__Work order__.
The entries below should be set down again exactly, with every picture left out.

__Given records__.
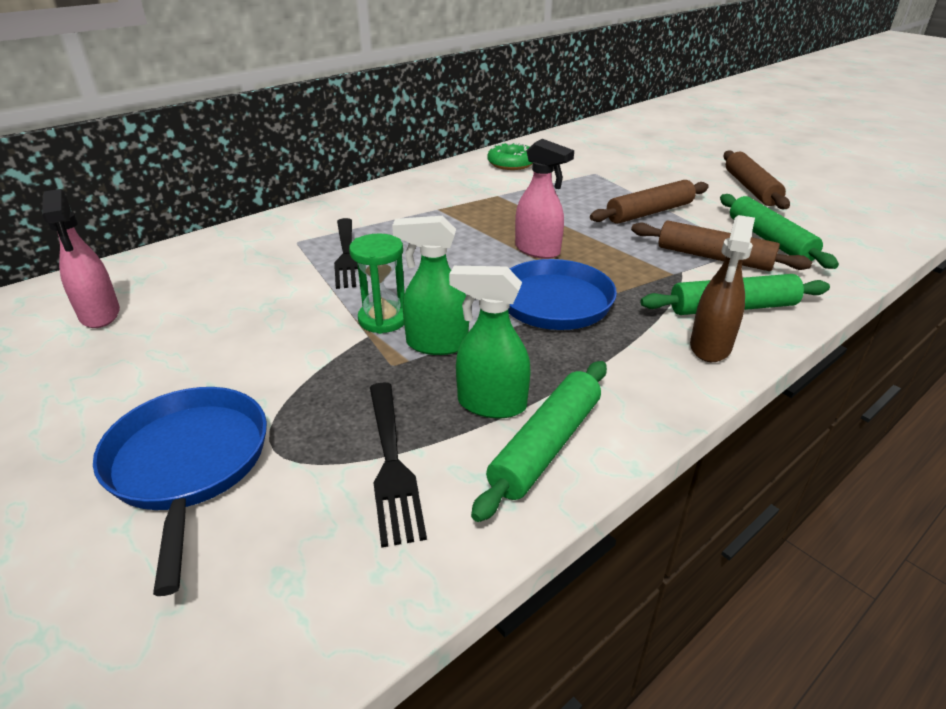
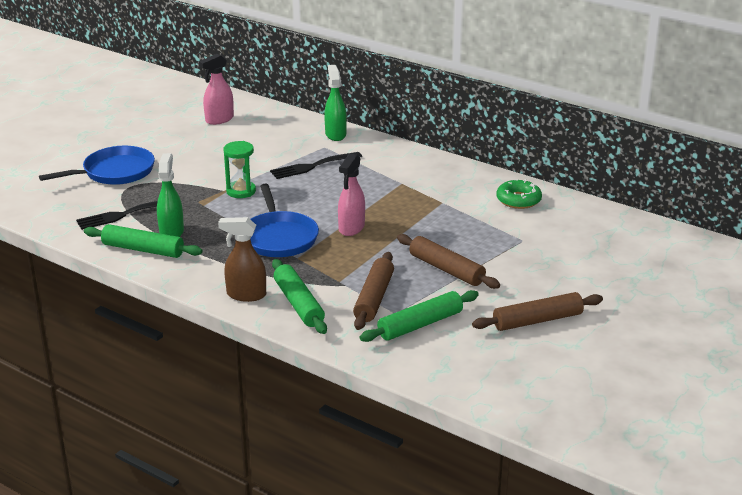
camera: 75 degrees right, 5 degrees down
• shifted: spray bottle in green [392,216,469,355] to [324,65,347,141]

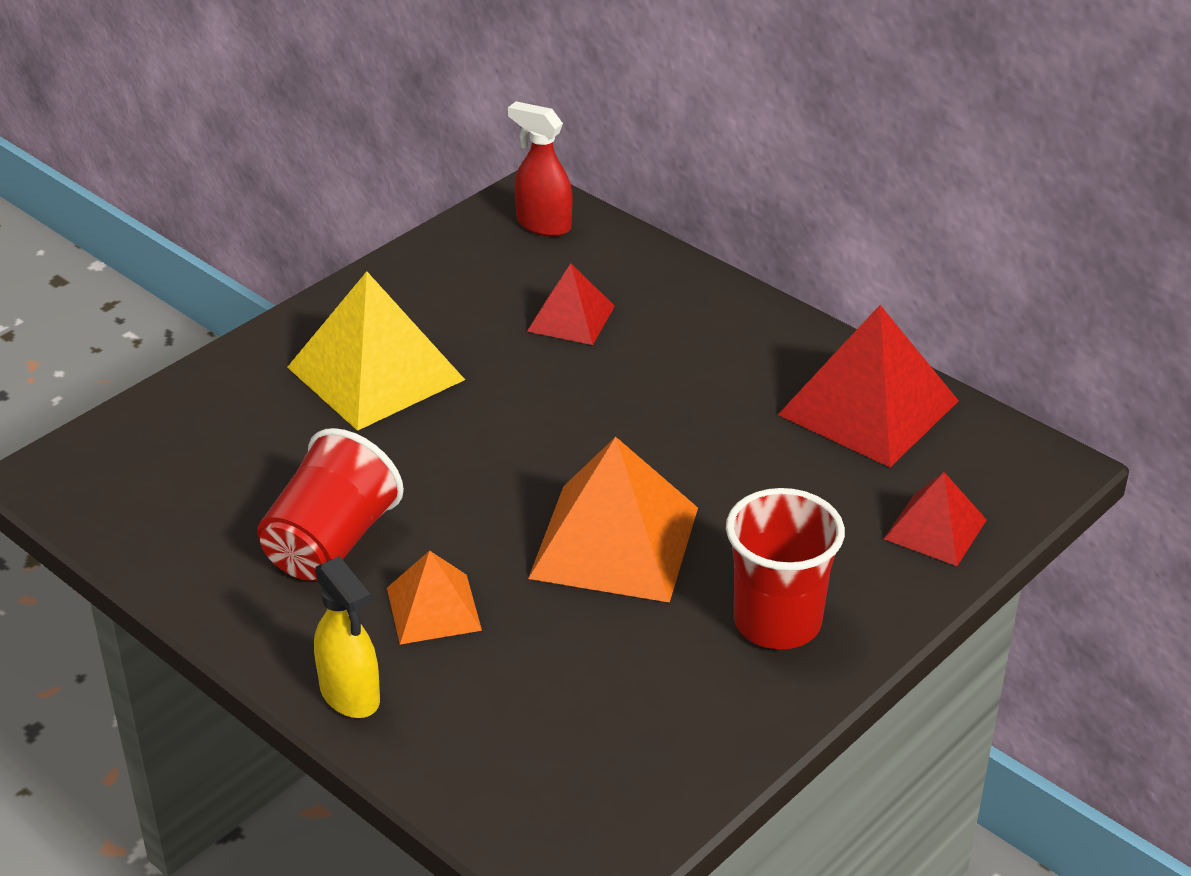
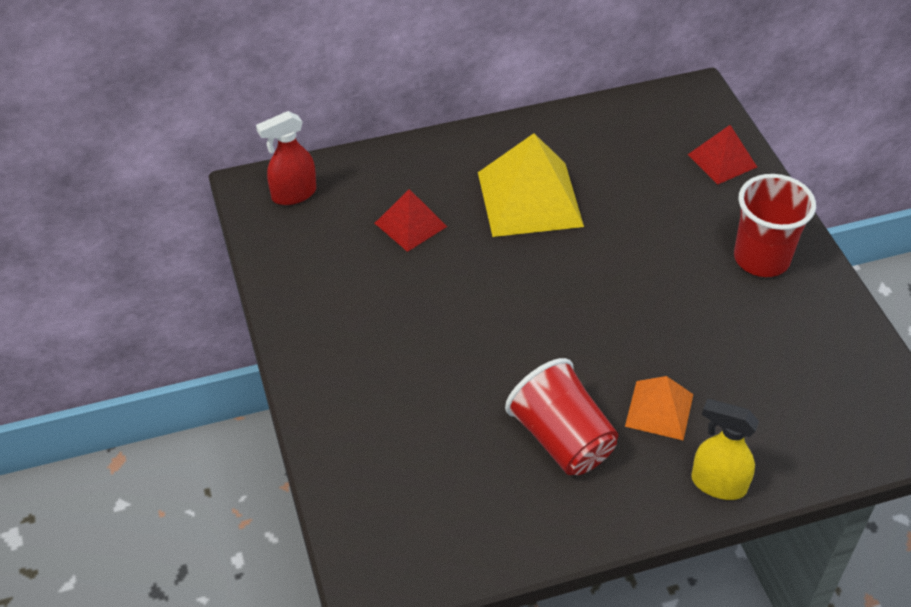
camera: 60 degrees left, 10 degrees up
• shifted: pyramid in yellow [287,271,465,431] to [478,133,584,237]
• rotated: spray bottle in yellow [314,556,380,718] = [691,399,759,500] 150 degrees counterclockwise
• gone: pyramid in orange [528,437,698,603]
• gone: pyramid in red [778,305,959,467]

__Solution for this problem__.
camera: 75 degrees right, 5 degrees down
• shifted: spray bottle in green [392,216,469,355] to [324,65,347,141]

camera: 60 degrees left, 10 degrees up
• shifted: pyramid in yellow [287,271,465,431] to [478,133,584,237]
• rotated: spray bottle in yellow [314,556,380,718] = [691,399,759,500] 150 degrees counterclockwise
• gone: pyramid in orange [528,437,698,603]
• gone: pyramid in red [778,305,959,467]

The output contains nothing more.